### [What the task requires]
Give the number of lines in the entries below that contain "lemon". Write nothing besides it.

■ ■ ■ ■ ■ ■ ■

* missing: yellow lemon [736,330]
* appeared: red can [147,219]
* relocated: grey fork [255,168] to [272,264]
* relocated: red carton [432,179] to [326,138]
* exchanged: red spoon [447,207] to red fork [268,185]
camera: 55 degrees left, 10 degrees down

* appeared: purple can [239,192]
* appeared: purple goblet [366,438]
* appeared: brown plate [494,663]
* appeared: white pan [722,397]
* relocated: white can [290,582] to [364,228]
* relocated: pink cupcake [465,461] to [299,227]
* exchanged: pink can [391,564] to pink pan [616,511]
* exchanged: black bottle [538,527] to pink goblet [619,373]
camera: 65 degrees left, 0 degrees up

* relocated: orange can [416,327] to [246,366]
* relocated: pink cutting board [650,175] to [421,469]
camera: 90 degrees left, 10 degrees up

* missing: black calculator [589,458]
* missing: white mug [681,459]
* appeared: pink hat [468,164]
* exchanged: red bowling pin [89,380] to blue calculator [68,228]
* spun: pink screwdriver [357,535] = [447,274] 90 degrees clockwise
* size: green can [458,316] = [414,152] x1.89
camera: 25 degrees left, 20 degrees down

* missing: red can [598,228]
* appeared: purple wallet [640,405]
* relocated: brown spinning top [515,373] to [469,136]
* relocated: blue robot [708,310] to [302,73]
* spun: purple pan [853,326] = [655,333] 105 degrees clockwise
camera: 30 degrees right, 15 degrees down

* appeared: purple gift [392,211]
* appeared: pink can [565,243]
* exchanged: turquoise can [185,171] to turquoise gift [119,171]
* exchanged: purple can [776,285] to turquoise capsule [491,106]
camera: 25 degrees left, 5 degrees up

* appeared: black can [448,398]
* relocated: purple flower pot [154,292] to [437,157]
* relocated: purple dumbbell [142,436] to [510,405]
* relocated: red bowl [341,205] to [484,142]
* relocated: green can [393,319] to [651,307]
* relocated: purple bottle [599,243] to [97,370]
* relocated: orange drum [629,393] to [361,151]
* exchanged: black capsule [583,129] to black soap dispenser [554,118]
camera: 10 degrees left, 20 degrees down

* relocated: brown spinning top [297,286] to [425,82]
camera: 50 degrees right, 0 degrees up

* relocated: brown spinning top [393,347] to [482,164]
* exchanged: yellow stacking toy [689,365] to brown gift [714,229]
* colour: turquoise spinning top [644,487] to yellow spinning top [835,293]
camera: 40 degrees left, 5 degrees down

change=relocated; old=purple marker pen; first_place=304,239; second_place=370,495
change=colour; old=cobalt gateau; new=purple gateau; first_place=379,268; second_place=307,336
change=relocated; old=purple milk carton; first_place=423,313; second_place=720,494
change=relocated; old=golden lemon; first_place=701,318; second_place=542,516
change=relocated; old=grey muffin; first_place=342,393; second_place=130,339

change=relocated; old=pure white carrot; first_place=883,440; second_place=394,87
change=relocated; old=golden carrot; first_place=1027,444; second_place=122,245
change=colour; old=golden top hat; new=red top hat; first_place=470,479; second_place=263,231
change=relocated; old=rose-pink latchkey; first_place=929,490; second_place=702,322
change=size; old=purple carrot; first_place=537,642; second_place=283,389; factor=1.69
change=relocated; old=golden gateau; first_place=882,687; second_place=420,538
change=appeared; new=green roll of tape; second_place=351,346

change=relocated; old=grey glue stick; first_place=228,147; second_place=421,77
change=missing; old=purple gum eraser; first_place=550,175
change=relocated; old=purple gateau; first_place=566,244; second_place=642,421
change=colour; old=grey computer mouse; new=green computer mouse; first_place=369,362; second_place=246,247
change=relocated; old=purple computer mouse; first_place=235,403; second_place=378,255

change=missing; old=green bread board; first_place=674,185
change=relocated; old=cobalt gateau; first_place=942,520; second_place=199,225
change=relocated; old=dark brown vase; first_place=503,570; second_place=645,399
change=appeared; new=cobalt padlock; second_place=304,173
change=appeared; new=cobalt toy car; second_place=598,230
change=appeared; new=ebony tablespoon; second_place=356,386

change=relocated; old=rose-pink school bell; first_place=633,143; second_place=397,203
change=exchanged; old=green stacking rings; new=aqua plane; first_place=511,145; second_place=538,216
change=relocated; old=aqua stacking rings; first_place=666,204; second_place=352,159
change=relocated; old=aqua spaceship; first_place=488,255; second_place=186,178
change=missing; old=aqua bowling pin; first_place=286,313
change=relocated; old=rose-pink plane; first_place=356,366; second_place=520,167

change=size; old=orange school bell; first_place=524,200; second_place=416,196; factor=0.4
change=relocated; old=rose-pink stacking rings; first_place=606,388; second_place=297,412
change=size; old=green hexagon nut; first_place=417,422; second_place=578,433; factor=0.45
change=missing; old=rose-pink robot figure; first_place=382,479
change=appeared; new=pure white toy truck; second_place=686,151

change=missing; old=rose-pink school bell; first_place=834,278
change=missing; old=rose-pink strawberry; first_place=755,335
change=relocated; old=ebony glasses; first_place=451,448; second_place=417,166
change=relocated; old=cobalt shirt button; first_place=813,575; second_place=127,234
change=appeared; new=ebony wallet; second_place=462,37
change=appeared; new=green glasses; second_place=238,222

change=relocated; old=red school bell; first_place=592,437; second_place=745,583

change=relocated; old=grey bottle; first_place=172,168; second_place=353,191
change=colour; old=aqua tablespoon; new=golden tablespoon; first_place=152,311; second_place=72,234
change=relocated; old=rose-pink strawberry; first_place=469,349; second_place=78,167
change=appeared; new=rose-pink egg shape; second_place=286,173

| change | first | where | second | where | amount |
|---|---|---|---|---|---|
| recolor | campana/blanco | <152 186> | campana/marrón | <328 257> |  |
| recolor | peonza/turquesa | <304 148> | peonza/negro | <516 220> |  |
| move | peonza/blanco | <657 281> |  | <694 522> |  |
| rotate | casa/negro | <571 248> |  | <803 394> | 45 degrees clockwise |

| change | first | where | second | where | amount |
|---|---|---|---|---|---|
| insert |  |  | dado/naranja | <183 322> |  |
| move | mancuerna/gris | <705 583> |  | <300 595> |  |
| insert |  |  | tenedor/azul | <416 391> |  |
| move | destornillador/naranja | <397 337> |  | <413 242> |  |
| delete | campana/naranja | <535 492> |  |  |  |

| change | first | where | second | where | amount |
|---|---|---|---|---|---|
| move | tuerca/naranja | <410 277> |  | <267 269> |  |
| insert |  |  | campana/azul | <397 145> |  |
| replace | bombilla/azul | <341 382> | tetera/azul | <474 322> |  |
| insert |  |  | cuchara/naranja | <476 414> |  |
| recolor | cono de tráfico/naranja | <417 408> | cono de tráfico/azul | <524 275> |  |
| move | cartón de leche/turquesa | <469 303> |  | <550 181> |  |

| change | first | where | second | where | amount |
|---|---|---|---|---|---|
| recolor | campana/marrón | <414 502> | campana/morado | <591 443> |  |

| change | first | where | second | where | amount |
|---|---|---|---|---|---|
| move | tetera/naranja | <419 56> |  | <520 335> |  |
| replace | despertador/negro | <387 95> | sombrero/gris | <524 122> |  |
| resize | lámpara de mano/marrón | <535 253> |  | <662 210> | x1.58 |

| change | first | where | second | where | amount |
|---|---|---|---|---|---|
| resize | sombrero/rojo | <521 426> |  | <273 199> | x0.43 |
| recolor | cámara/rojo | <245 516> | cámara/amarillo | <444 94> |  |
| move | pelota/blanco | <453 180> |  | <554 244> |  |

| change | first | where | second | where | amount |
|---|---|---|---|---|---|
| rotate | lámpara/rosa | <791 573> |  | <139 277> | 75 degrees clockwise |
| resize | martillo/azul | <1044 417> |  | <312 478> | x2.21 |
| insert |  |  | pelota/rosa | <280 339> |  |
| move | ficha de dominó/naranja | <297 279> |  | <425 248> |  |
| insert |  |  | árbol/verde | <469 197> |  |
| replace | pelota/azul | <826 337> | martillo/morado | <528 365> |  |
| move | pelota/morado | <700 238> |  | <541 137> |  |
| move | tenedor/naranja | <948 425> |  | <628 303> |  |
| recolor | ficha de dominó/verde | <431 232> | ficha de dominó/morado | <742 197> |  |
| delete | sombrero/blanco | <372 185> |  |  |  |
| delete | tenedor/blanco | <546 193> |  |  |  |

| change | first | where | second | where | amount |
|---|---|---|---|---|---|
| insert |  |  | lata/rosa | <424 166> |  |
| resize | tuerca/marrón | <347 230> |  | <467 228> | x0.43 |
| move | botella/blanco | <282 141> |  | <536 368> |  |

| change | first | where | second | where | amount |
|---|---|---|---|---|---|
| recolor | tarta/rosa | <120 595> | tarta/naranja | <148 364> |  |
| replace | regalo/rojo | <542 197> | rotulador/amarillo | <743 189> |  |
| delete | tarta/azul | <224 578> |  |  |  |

■ ■ ■ ■ ■ ■ ■

### [Exercise result]
2